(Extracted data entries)
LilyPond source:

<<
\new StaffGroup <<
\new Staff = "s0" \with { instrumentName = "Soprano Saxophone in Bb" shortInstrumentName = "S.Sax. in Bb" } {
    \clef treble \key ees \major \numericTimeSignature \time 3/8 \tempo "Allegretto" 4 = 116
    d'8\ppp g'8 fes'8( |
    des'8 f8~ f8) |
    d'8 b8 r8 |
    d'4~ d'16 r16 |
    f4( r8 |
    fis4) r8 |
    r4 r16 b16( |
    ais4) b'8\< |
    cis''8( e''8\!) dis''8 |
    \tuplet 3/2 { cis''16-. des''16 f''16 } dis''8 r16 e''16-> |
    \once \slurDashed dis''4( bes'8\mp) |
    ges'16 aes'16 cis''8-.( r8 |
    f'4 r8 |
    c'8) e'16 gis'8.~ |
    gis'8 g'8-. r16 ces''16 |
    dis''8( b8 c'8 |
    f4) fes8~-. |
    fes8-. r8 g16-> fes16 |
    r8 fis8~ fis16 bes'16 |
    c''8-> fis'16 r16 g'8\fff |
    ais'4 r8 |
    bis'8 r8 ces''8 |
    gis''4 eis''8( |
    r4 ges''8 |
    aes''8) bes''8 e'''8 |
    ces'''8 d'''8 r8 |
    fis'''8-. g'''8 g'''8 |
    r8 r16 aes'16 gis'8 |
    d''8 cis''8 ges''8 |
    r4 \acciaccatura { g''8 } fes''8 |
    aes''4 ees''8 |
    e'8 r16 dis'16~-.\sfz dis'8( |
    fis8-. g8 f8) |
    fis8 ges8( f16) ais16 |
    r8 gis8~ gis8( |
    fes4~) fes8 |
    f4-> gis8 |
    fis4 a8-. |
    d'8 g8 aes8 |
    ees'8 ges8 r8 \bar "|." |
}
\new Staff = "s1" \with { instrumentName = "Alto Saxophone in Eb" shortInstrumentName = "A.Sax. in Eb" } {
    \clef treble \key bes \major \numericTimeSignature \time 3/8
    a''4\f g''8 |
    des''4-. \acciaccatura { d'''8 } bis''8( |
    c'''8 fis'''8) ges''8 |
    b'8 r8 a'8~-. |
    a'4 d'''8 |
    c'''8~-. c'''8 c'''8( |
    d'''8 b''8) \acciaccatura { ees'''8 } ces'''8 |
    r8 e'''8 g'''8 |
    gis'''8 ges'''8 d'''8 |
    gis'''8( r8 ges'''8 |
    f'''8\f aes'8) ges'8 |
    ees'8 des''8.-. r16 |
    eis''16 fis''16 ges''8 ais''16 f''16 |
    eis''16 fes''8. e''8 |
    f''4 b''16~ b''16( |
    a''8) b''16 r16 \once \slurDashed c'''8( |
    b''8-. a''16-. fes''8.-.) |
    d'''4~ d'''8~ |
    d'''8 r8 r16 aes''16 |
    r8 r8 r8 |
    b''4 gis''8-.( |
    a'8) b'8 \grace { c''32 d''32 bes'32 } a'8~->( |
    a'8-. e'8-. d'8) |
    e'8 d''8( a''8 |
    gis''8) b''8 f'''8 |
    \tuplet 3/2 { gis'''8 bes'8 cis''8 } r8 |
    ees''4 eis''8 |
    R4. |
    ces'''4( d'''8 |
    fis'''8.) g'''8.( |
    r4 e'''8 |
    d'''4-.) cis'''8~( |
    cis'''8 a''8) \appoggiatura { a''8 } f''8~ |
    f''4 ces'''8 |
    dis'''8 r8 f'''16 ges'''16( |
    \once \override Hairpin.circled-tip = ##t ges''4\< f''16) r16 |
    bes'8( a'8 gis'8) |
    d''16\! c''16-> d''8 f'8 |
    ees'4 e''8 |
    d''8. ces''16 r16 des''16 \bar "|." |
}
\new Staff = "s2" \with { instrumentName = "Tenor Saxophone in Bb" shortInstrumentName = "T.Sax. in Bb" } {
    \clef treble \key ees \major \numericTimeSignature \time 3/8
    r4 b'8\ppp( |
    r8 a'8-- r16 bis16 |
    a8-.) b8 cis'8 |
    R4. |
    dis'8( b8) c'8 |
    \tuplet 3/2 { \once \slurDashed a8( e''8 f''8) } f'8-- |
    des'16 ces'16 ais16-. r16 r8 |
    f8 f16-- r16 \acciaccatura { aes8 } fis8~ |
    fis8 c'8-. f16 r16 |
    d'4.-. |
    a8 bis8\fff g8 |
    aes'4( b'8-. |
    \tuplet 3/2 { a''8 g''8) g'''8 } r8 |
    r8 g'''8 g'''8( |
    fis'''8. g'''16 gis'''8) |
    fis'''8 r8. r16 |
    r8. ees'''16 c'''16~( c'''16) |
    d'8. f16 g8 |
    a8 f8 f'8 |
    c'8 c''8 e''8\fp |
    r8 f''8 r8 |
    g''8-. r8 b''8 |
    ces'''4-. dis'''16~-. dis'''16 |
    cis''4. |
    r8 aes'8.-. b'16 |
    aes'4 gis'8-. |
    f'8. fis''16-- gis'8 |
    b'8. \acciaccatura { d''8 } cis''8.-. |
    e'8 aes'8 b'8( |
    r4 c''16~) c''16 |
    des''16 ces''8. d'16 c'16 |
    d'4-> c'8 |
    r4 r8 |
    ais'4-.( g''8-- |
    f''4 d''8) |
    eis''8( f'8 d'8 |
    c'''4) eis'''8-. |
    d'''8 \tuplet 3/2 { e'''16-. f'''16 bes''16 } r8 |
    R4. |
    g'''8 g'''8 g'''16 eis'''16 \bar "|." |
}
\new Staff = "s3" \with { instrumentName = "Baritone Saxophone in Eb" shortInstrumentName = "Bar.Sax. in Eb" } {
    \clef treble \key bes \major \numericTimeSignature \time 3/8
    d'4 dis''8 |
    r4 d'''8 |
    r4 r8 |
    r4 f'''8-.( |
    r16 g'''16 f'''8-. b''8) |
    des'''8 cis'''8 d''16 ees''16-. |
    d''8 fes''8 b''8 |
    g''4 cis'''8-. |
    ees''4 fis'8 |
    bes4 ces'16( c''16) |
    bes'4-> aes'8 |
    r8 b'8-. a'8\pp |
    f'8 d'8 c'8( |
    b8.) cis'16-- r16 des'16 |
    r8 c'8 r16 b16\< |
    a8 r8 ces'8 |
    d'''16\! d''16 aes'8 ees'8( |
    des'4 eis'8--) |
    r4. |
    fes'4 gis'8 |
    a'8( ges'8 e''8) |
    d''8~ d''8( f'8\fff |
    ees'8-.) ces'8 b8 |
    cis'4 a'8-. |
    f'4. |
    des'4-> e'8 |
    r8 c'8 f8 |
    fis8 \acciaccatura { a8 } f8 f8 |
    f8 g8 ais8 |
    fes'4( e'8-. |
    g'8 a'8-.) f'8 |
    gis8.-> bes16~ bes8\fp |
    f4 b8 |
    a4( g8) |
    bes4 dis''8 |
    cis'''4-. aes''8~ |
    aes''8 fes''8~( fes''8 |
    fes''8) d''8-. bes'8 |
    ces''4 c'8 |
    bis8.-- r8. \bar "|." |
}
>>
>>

§ Written task: Find each line in the rows above that includes the string "tuplet" and copy those lines out.

§ Written reply:
    \tuplet 3/2 { cis''16-. des''16 f''16 } dis''8 r16 e''16-> |
    \tuplet 3/2 { gis'''8 bes'8 cis''8 } r8 |
    \tuplet 3/2 { \once \slurDashed a8( e''8 f''8) } f'8-- |
    \tuplet 3/2 { a''8 g''8) g'''8 } r8 |
    d'''8 \tuplet 3/2 { e'''16-. f'''16 bes''16 } r8 |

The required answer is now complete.